▶ TASK REQUIREMENTS: Repeat exactly each line of the material, starting from the line that contains "appeared: royal_purple_skillet <334, 247, 105, 62>" and finishing with the final line.

▶ GIVEN INFORMATION:
- - - -

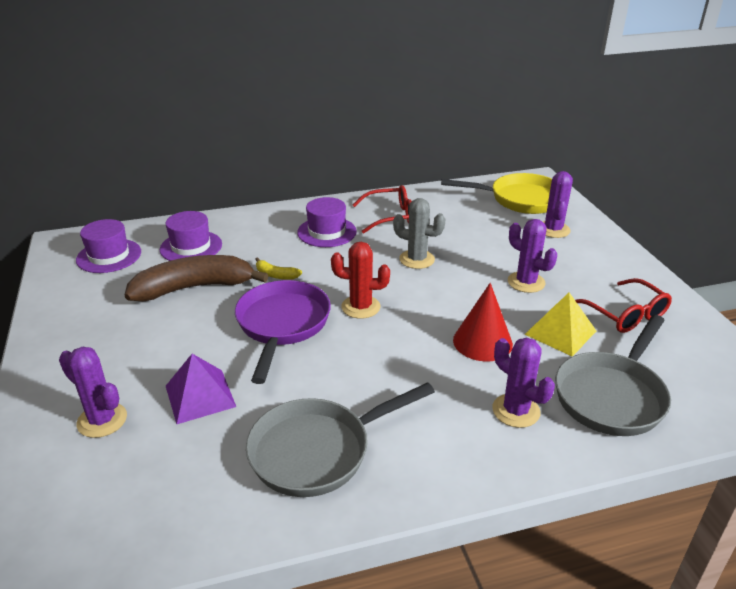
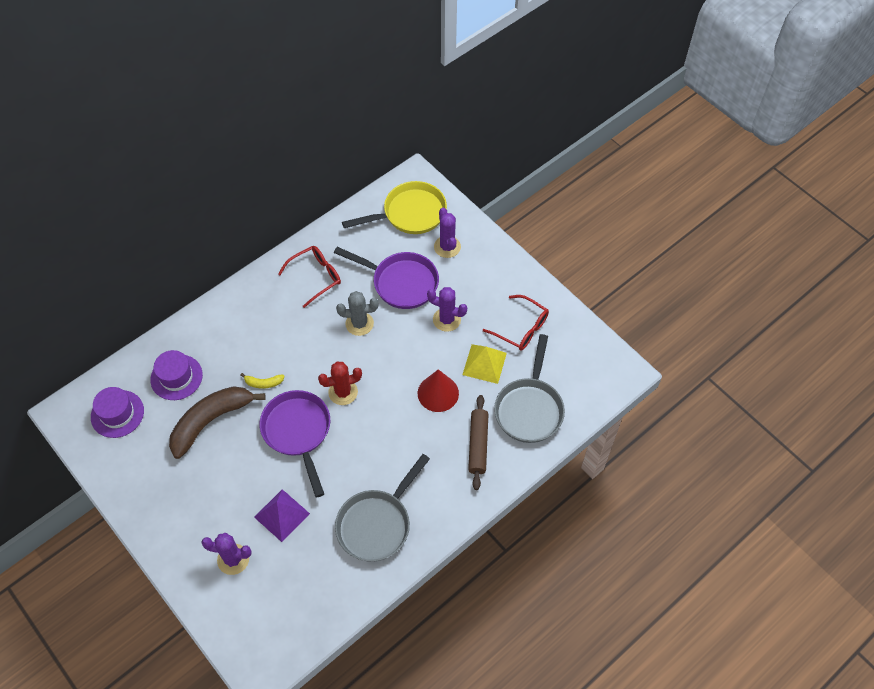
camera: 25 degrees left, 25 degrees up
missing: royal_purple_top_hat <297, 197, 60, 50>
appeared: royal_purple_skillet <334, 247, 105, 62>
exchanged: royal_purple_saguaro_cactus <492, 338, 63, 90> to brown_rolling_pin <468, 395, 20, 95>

- - - -

▶ ANSWER:
appeared: royal_purple_skillet <334, 247, 105, 62>
exchanged: royal_purple_saguaro_cactus <492, 338, 63, 90> to brown_rolling_pin <468, 395, 20, 95>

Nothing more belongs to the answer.